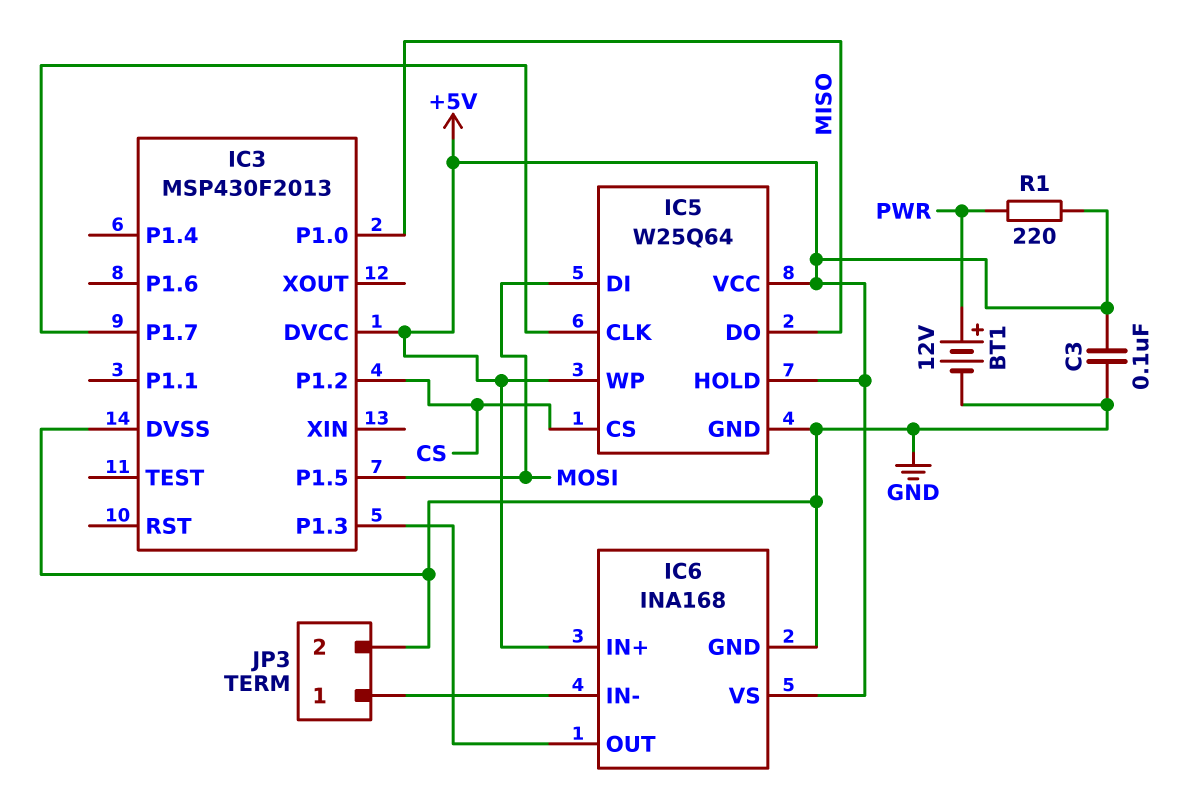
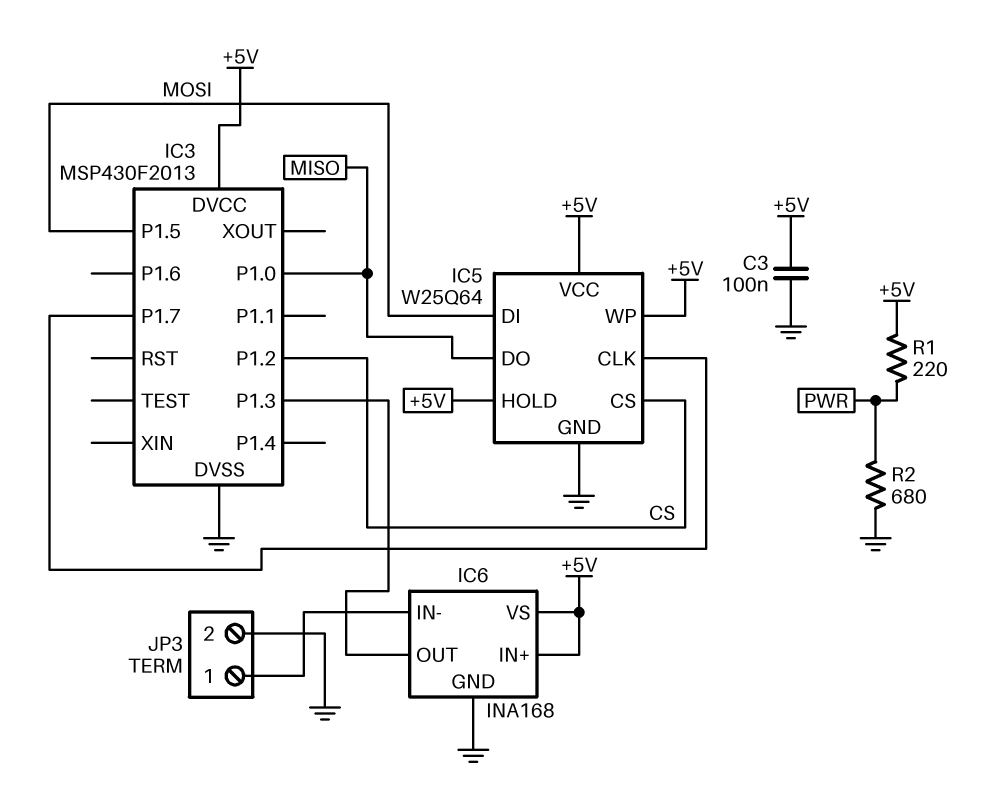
BT1: 12V (plus PWR, minus GND) -> none
R2: none -> 680 (GND, PWR)

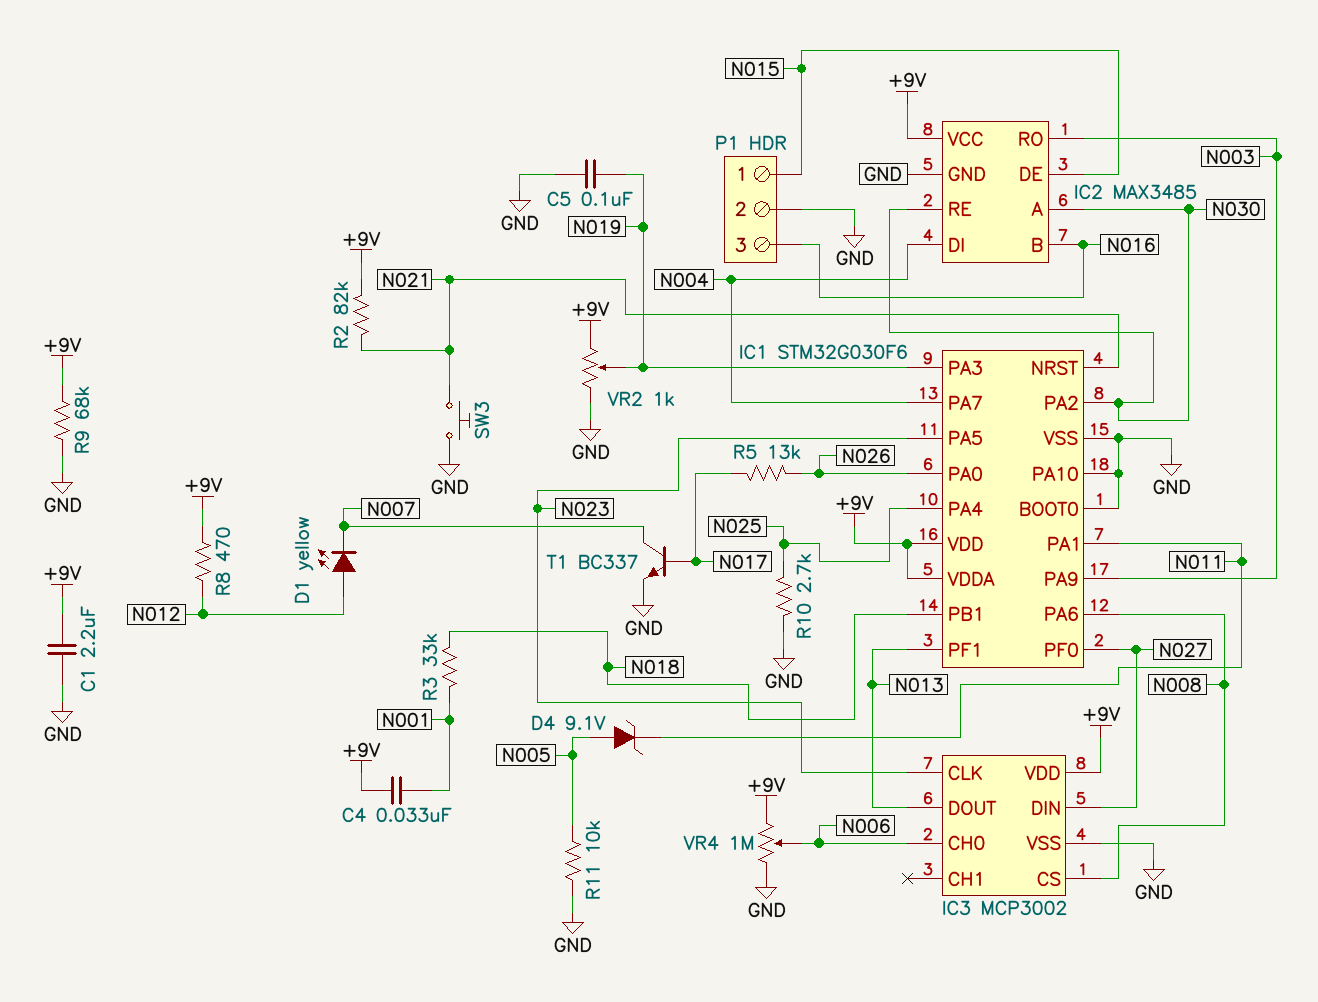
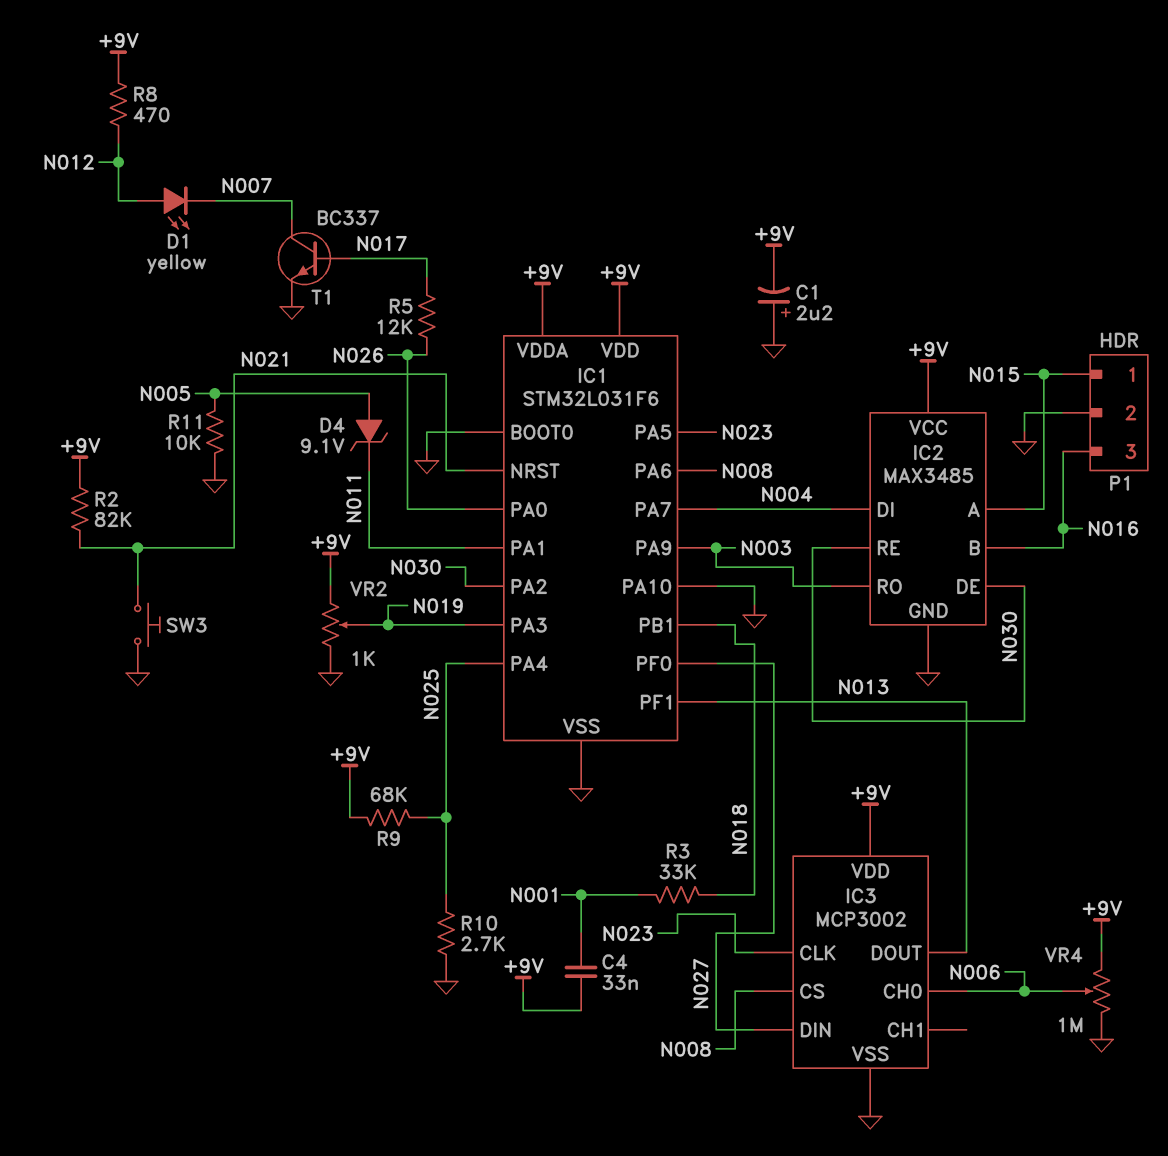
C1: 2.2uF (+9V, GND) -> 2.2uF (plus GND, minus +9V)
C5: 100nF (GND, N019) -> none
IC1: STM32G030F6 -> STM32L031F6
IC2 pin A: N030 -> N015
IC2 pin DE: N015 -> N030
R5: 13k (N017, N026) -> 12k (N017, N026)
R9: 68k (+9V, GND) -> 68k (+9V, N025)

---------------

Where pictures occur in the material above, omit them and return everything else exactly.

Solution to the exercise
BT1: 12V (plus PWR, minus GND) -> none
R2: none -> 680 (GND, PWR)

C1: 2.2uF (+9V, GND) -> 2.2uF (plus GND, minus +9V)
C5: 100nF (GND, N019) -> none
IC1: STM32G030F6 -> STM32L031F6
IC2 pin A: N030 -> N015
IC2 pin DE: N015 -> N030
R5: 13k (N017, N026) -> 12k (N017, N026)
R9: 68k (+9V, GND) -> 68k (+9V, N025)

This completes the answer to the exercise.